▸ **OBJECTIVE**
Copy the lines word for word, starting with the line containing "purple cross at" and going through the last line, with both ends included. Leave out the pictures.

** START **

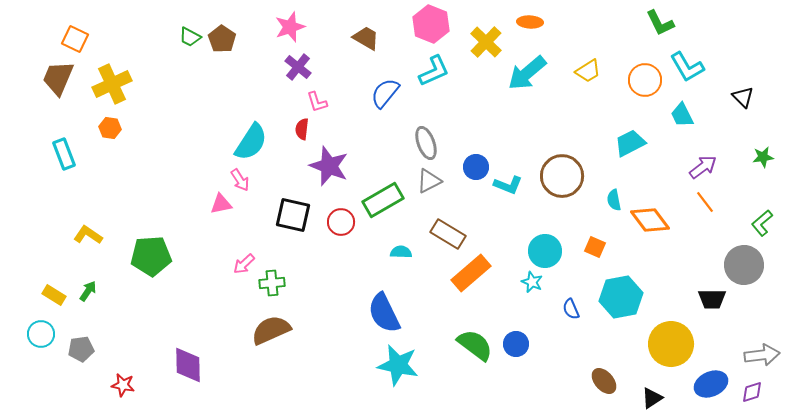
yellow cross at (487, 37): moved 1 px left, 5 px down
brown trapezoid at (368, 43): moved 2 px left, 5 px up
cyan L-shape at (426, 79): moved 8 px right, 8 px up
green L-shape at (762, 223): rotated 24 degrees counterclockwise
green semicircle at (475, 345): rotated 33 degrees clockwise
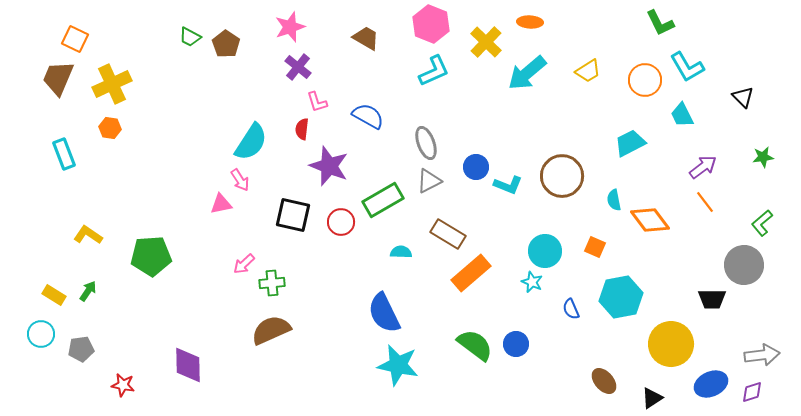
brown pentagon at (222, 39): moved 4 px right, 5 px down
blue semicircle at (385, 93): moved 17 px left, 23 px down; rotated 80 degrees clockwise
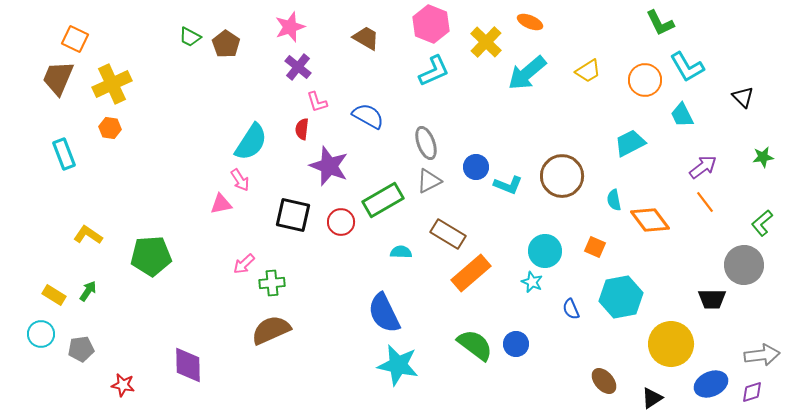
orange ellipse at (530, 22): rotated 20 degrees clockwise
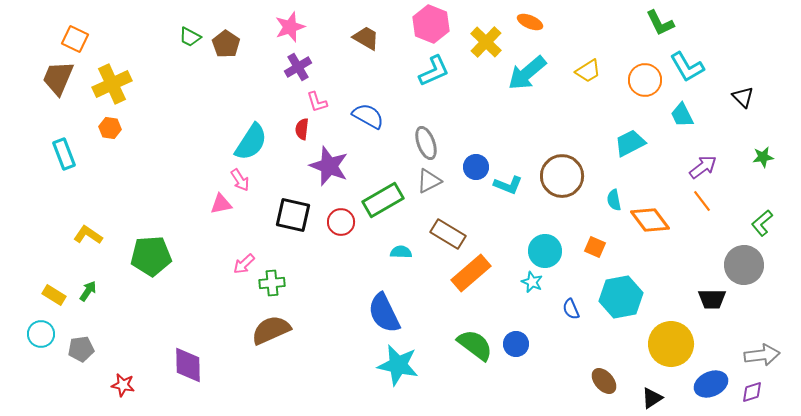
purple cross at (298, 67): rotated 20 degrees clockwise
orange line at (705, 202): moved 3 px left, 1 px up
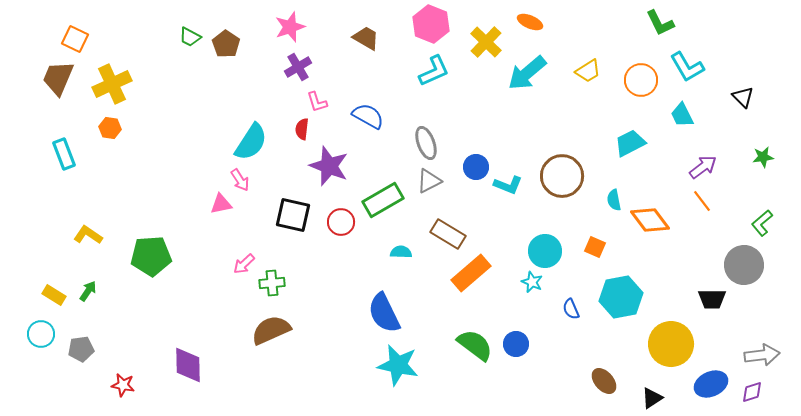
orange circle at (645, 80): moved 4 px left
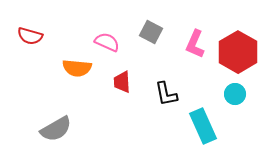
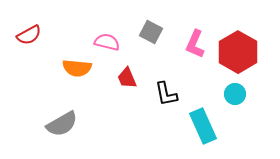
red semicircle: moved 1 px left, 1 px up; rotated 45 degrees counterclockwise
pink semicircle: rotated 10 degrees counterclockwise
red trapezoid: moved 5 px right, 4 px up; rotated 20 degrees counterclockwise
gray semicircle: moved 6 px right, 5 px up
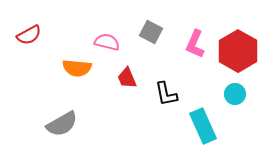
red hexagon: moved 1 px up
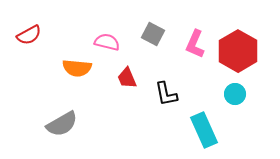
gray square: moved 2 px right, 2 px down
cyan rectangle: moved 1 px right, 4 px down
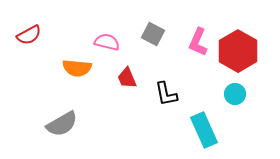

** END **

▸ **SOLUTION TO THE PROBLEM**
purple cross at (298, 67): rotated 20 degrees clockwise
orange line at (705, 202): moved 3 px left, 1 px up
orange circle at (645, 80): moved 4 px left
red semicircle: moved 1 px left, 1 px up; rotated 45 degrees counterclockwise
pink semicircle: rotated 10 degrees counterclockwise
red trapezoid: moved 5 px right, 4 px up; rotated 20 degrees counterclockwise
gray semicircle: moved 6 px right, 5 px up
red hexagon: moved 1 px up
gray square: moved 2 px right, 2 px down
cyan rectangle: moved 1 px right, 4 px down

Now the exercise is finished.